Collected data
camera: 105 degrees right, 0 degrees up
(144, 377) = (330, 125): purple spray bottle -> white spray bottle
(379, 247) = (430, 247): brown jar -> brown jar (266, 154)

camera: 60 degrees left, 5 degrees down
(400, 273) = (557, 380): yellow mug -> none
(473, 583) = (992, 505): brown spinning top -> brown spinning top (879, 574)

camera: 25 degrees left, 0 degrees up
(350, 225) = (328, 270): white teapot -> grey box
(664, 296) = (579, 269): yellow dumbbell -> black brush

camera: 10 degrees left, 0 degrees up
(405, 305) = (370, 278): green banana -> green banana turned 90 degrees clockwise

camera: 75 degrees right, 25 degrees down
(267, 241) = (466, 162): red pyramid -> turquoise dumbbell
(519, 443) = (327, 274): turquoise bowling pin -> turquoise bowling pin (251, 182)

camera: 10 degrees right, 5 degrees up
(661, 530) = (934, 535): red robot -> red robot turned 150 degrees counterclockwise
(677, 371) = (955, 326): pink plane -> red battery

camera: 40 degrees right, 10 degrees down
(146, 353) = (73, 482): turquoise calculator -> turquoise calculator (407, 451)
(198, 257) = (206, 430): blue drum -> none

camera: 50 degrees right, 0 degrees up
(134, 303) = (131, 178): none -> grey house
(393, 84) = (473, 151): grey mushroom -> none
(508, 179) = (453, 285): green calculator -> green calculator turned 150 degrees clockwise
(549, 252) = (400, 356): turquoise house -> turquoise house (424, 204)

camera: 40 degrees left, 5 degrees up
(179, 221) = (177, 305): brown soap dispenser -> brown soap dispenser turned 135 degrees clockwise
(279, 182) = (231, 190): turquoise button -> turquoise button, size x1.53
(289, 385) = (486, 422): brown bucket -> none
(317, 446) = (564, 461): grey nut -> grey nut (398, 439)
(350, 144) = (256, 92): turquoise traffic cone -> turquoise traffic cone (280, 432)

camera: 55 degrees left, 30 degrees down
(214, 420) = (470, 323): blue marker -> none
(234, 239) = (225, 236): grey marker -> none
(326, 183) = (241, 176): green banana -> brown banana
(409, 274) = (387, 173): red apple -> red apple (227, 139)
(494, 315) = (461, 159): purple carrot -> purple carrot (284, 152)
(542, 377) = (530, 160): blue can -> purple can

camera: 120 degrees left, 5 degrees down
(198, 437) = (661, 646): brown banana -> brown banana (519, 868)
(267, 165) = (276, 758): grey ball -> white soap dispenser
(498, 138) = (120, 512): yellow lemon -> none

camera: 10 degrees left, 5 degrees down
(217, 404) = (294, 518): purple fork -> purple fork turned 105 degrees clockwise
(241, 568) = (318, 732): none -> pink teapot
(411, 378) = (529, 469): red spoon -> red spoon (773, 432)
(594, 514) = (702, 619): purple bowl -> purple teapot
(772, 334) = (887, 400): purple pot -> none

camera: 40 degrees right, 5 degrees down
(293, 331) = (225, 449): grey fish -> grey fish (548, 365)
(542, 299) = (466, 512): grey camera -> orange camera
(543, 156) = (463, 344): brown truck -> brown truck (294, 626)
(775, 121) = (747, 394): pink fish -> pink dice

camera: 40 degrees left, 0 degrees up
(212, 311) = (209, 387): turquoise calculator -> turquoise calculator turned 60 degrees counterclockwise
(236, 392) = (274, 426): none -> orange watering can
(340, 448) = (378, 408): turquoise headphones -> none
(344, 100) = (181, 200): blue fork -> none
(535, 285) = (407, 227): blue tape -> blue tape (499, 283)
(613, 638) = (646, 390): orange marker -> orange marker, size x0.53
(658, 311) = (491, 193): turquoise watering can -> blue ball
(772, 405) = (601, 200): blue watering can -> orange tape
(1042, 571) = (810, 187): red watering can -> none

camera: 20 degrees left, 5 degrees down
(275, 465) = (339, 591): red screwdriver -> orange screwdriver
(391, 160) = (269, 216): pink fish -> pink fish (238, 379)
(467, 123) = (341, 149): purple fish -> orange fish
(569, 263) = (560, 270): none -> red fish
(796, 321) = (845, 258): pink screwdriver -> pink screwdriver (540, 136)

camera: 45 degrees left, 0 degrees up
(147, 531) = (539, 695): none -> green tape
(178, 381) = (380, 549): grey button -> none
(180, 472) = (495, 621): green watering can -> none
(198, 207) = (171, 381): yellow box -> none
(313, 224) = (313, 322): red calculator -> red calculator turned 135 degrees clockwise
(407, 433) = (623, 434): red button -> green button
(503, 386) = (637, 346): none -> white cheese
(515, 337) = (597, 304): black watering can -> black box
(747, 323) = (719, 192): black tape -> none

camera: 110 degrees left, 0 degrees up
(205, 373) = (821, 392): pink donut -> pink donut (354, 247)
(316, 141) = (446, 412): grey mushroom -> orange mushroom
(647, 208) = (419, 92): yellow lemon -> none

## Exercise aim
With the first line being the one containing "(1042, 571) = (810, 187): red" and the last line the one containing "(198, 207) = (171, 381): yellow box -> none", transcribe exactly the lines above that fall in that range.

## Task answer
(1042, 571) = (810, 187): red watering can -> none

camera: 20 degrees left, 5 degrees down
(275, 465) = (339, 591): red screwdriver -> orange screwdriver
(391, 160) = (269, 216): pink fish -> pink fish (238, 379)
(467, 123) = (341, 149): purple fish -> orange fish
(569, 263) = (560, 270): none -> red fish
(796, 321) = (845, 258): pink screwdriver -> pink screwdriver (540, 136)

camera: 45 degrees left, 0 degrees up
(147, 531) = (539, 695): none -> green tape
(178, 381) = (380, 549): grey button -> none
(180, 472) = (495, 621): green watering can -> none
(198, 207) = (171, 381): yellow box -> none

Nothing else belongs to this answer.